**Data supplied**
____
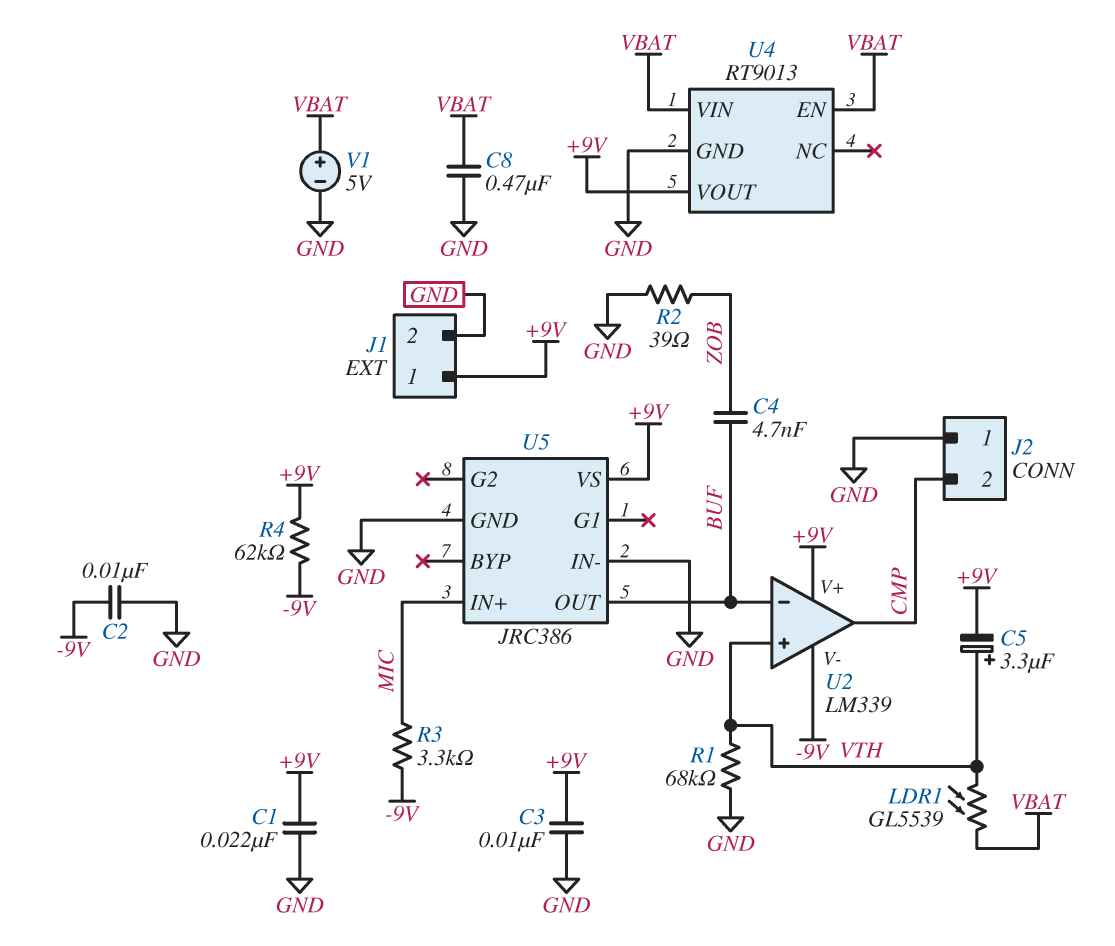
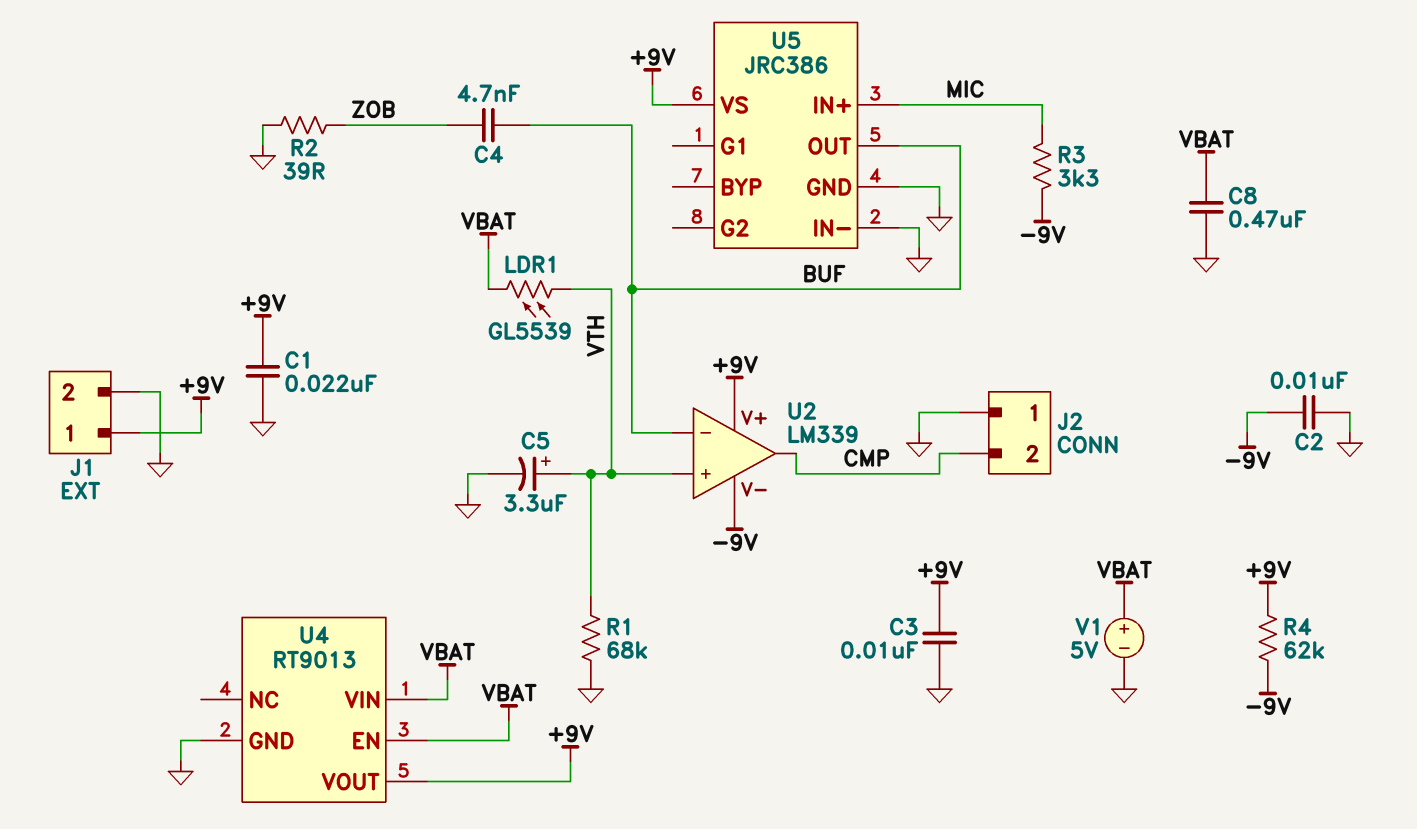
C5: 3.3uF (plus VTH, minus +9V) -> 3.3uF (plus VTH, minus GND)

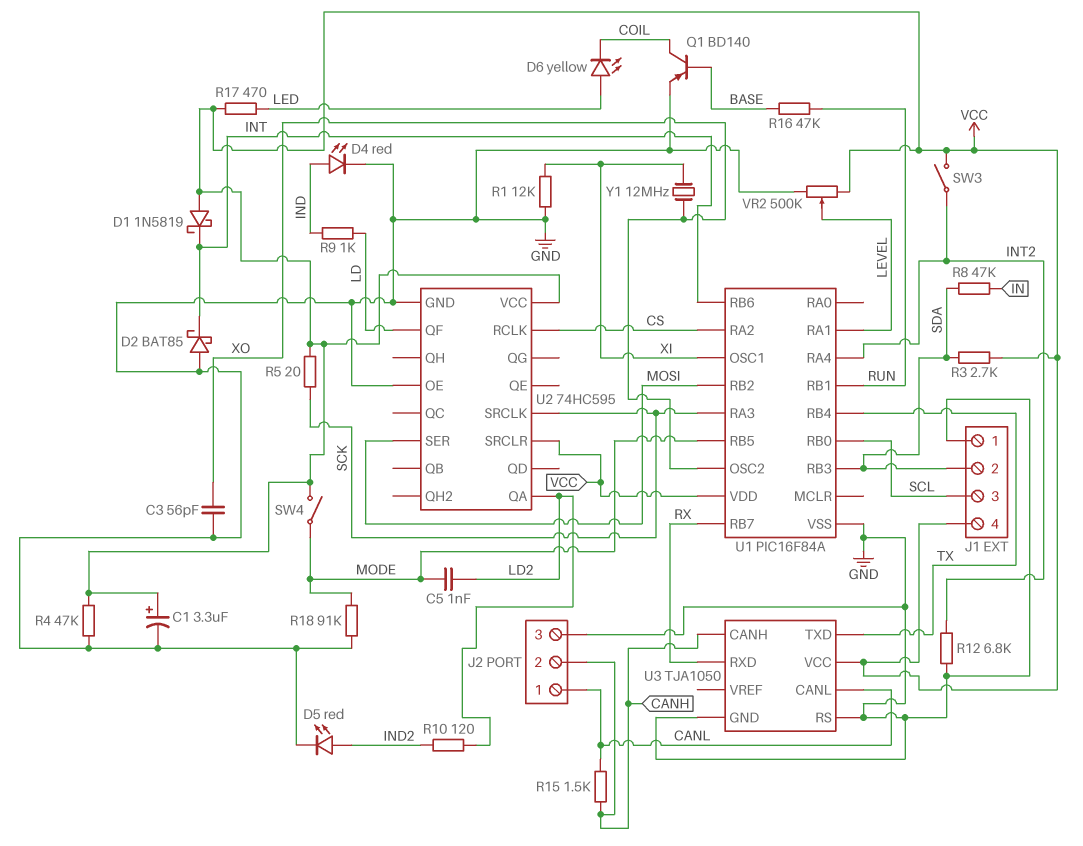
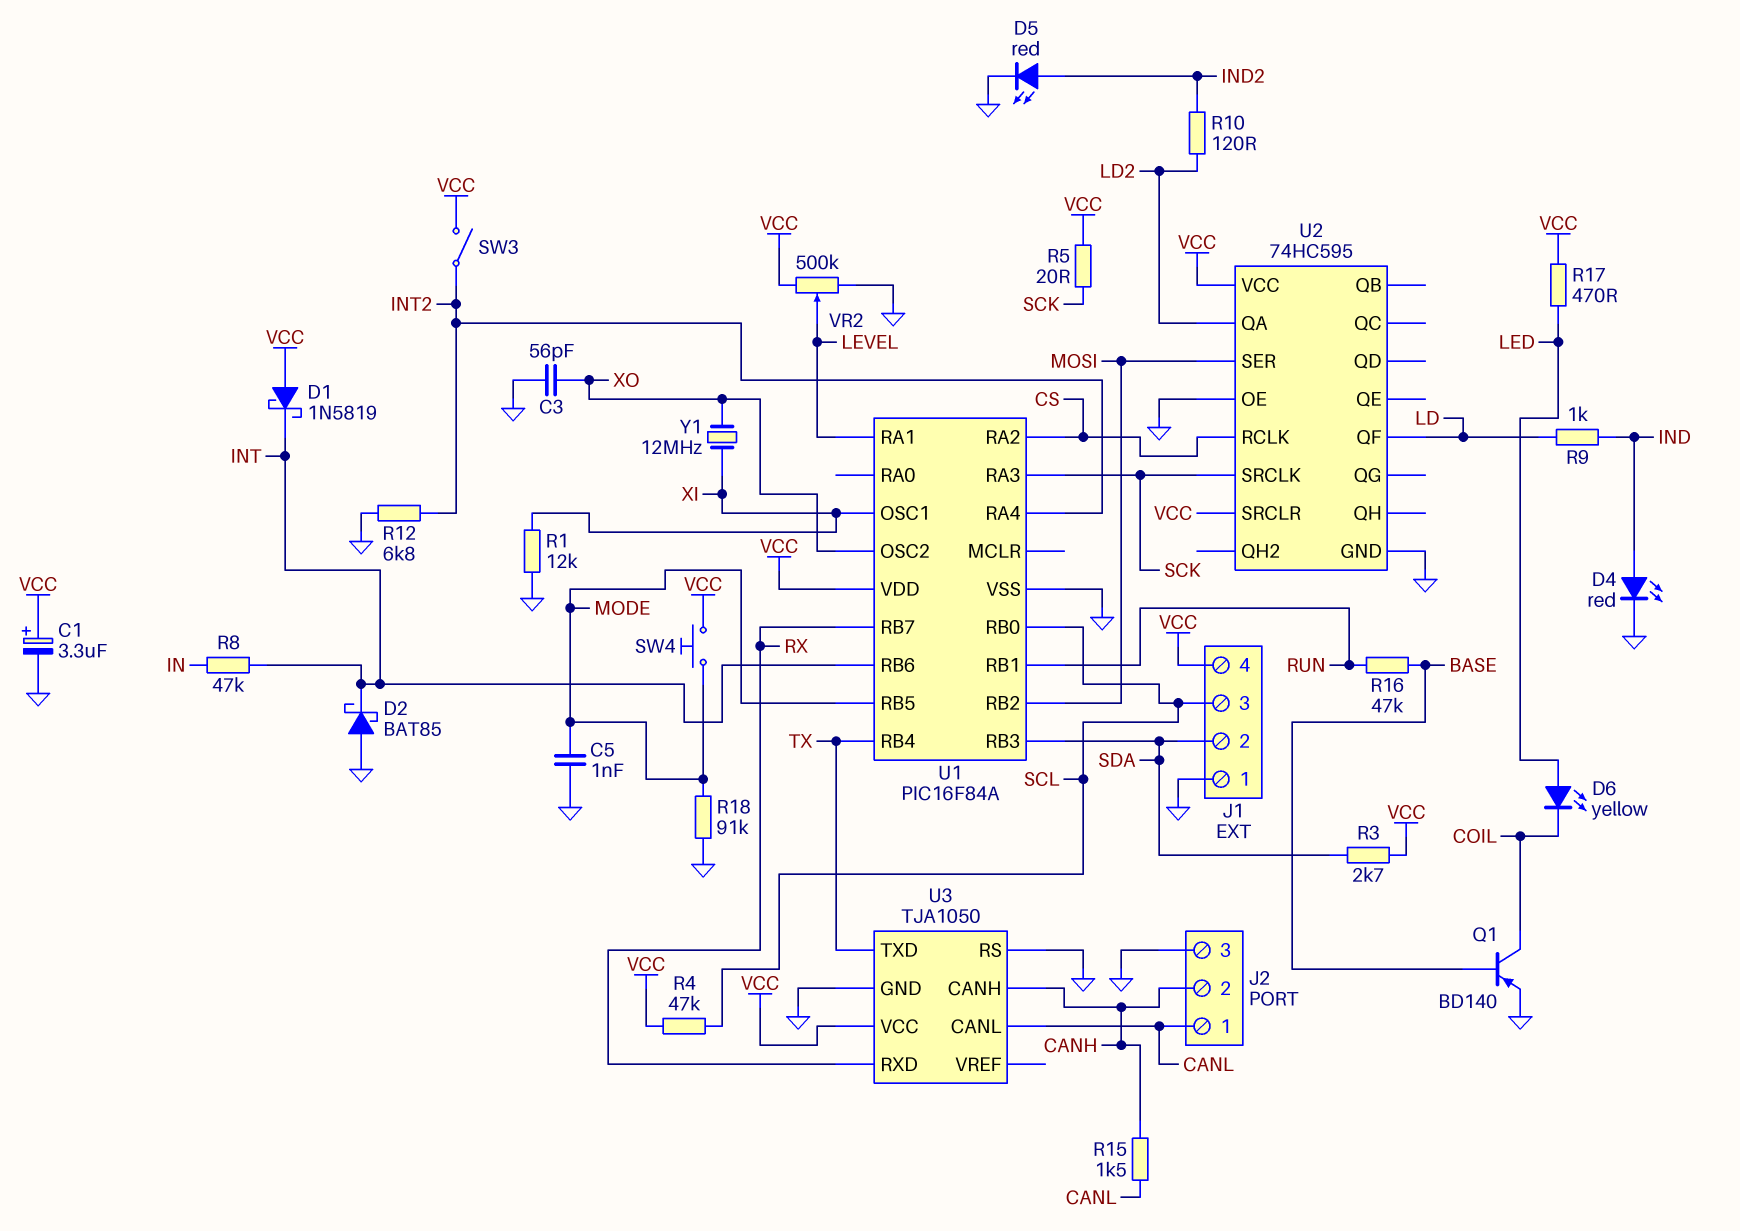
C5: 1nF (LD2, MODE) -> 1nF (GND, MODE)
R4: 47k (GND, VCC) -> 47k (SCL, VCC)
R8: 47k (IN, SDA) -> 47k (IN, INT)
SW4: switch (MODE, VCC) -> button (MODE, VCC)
____
**Try it**
Of the lines above, show those in which "MODE" appears.

**Answer section**
C5: 1nF (LD2, MODE) -> 1nF (GND, MODE)
SW4: switch (MODE, VCC) -> button (MODE, VCC)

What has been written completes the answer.